[What is being asked]
What's needed is an exact retyping of the lines from the start of the listing up to and including the line with "The reloj de arena (naranja)", minus any pictures.

▬▬▬

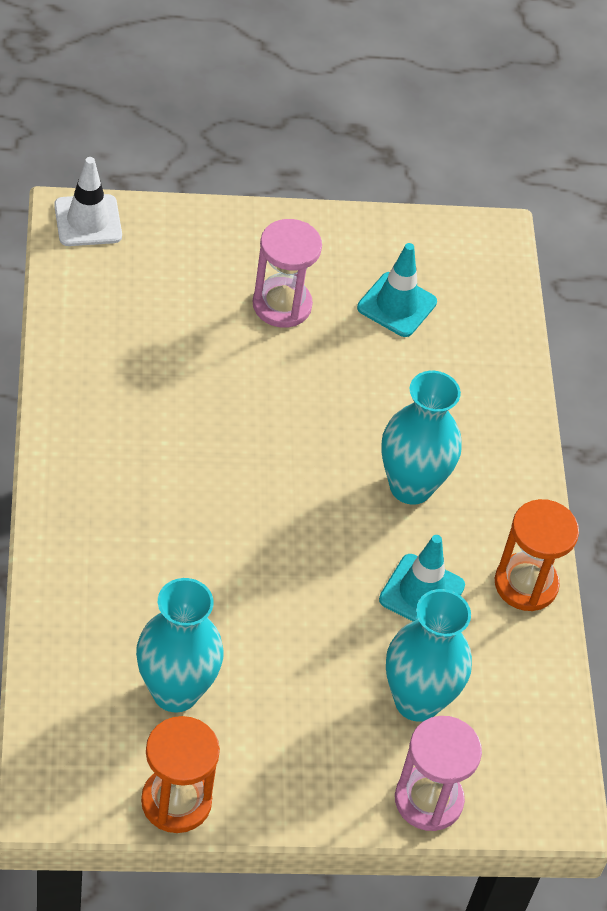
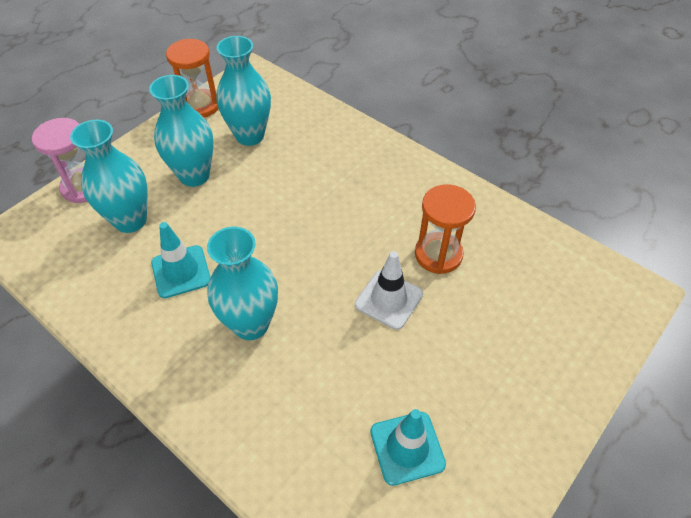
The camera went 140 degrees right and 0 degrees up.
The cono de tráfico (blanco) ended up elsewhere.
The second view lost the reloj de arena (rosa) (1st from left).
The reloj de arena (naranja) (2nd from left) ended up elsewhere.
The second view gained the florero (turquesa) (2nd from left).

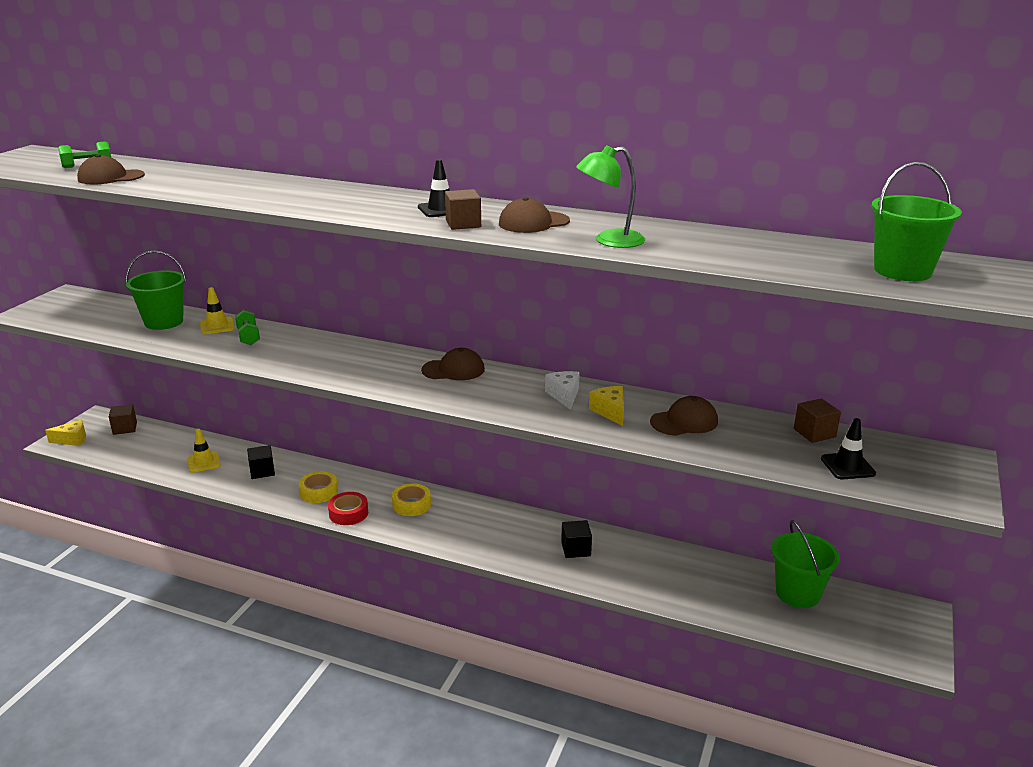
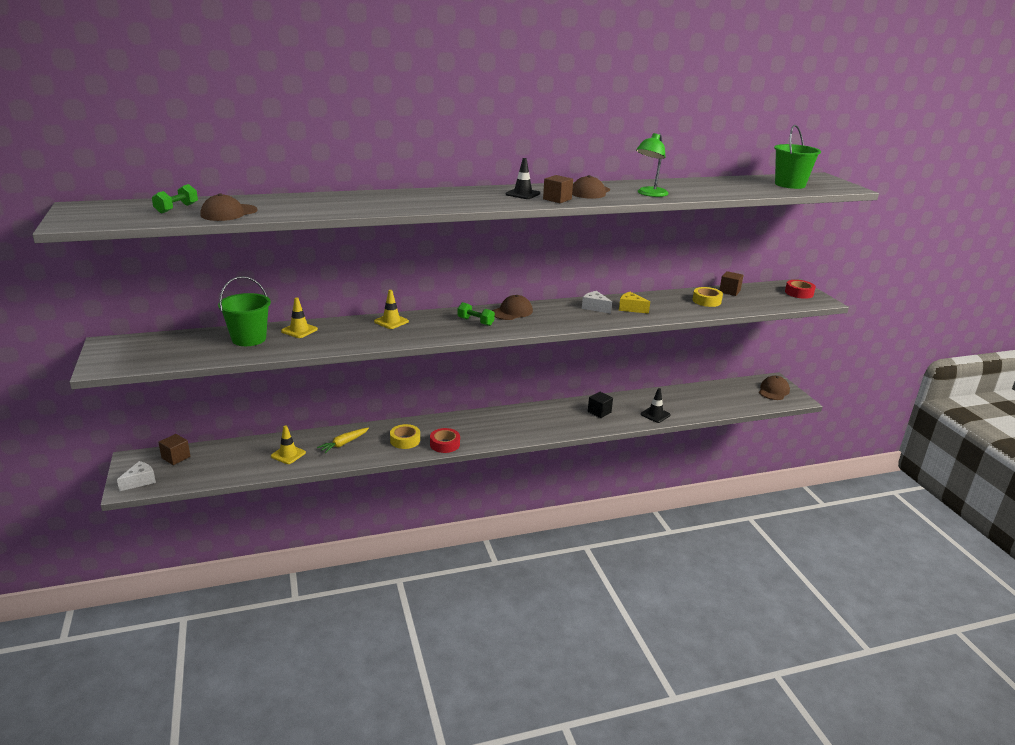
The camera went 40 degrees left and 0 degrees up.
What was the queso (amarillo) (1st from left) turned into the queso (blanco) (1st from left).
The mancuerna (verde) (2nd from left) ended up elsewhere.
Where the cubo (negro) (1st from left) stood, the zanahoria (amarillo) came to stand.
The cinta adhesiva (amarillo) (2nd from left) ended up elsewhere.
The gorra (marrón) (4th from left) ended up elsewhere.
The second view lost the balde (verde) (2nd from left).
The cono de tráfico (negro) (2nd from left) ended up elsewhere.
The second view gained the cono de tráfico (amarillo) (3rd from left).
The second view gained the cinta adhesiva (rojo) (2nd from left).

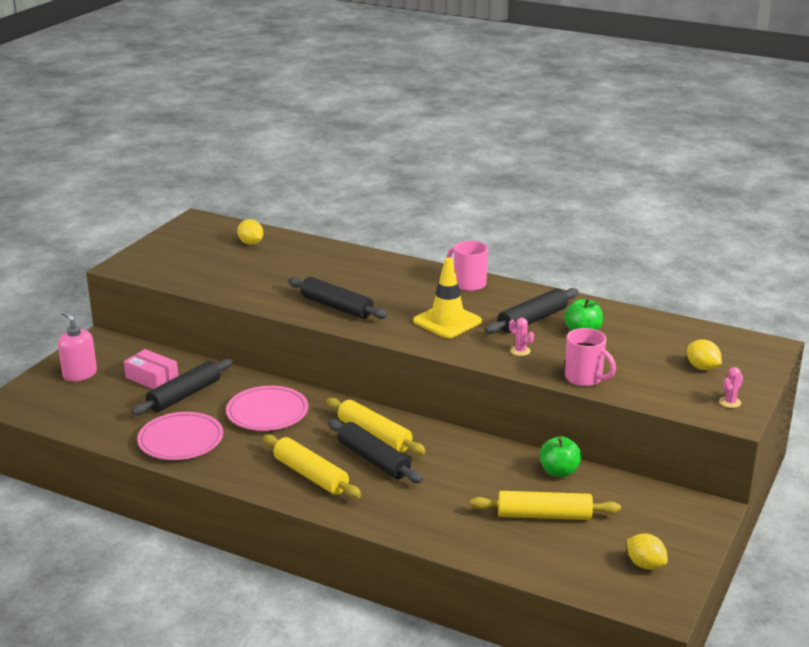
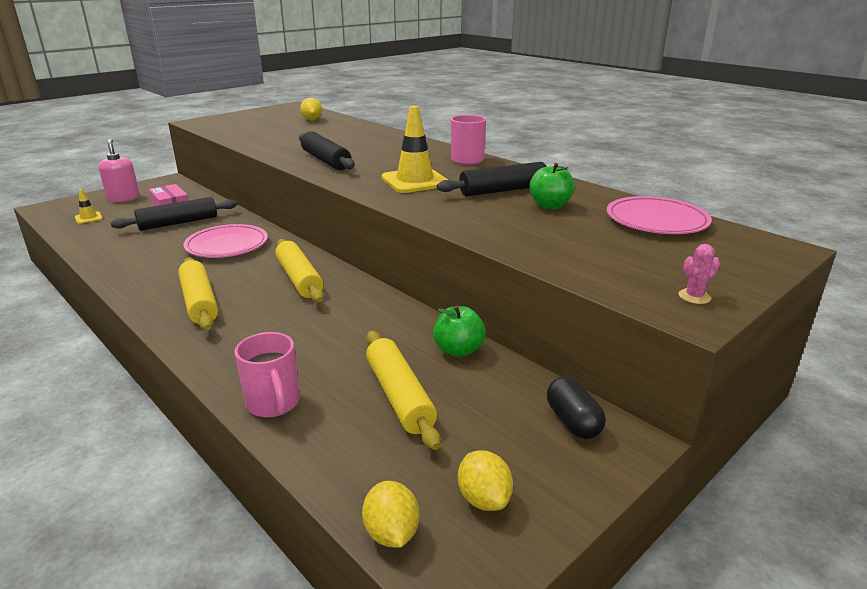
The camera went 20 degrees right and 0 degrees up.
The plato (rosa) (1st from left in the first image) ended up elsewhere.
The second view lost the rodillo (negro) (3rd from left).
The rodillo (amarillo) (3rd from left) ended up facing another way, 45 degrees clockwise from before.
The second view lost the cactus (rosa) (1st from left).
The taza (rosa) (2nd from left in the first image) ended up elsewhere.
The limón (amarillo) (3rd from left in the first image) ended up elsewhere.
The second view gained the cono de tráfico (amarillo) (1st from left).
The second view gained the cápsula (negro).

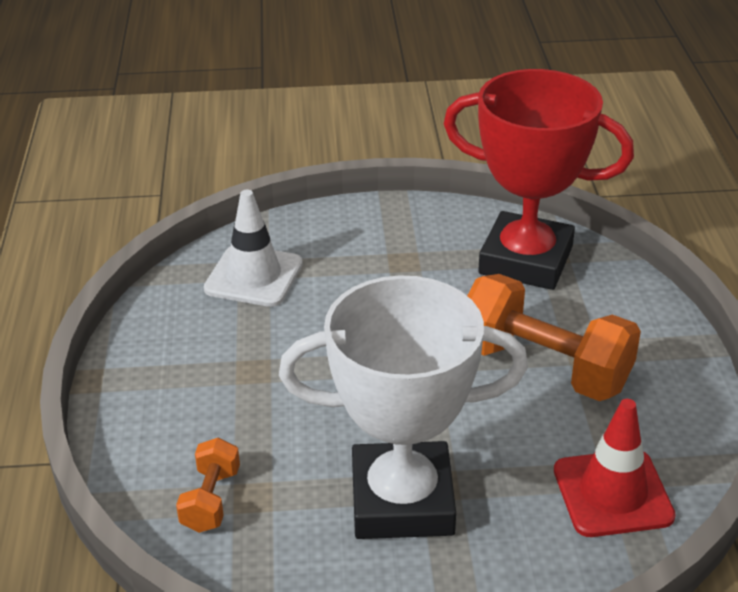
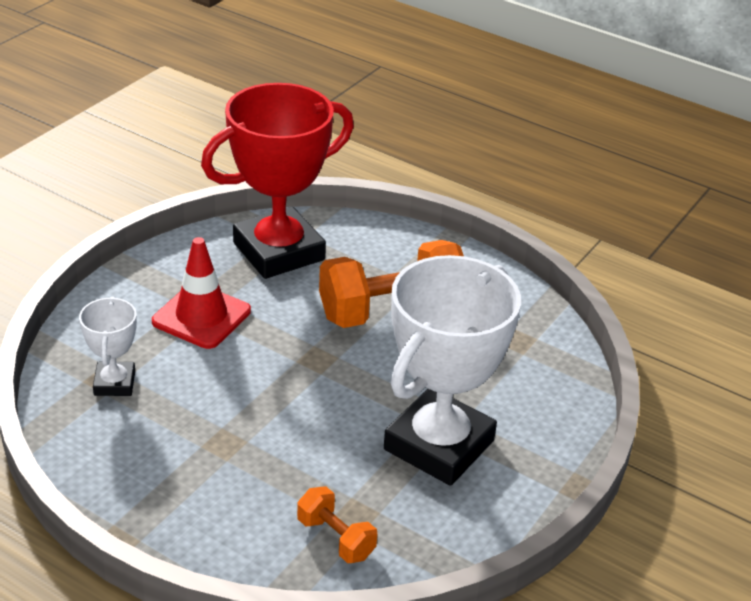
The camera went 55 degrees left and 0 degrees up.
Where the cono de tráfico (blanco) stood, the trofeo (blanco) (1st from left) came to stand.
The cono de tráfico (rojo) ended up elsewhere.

▬▬▬

[Completed task]
The camera went 140 degrees right and 0 degrees up.
The cono de tráfico (blanco) ended up elsewhere.
The second view lost the reloj de arena (rosa) (1st from left).
The reloj de arena (naranja) (2nd from left) ended up elsewhere.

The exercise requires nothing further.